■ **Supplied data**:

- Opening Delimiter -

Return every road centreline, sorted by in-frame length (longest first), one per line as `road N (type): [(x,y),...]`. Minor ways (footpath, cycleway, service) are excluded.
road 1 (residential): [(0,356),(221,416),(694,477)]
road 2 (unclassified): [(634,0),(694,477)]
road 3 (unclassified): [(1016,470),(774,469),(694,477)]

- Closing Delimiter -

■ **How to complete this task**:
All of the material should be written out again exactly.

■ **Result of this exercise**:
Return every road centreline, sorted by in-frame length (longest first), one per line as `road N (type): [(x,y),...]`. Minor ways (footpath, cycleway, service) are excluded.
road 1 (residential): [(0,356),(221,416),(694,477)]
road 2 (unclassified): [(634,0),(694,477)]
road 3 (unclassified): [(1016,470),(774,469),(694,477)]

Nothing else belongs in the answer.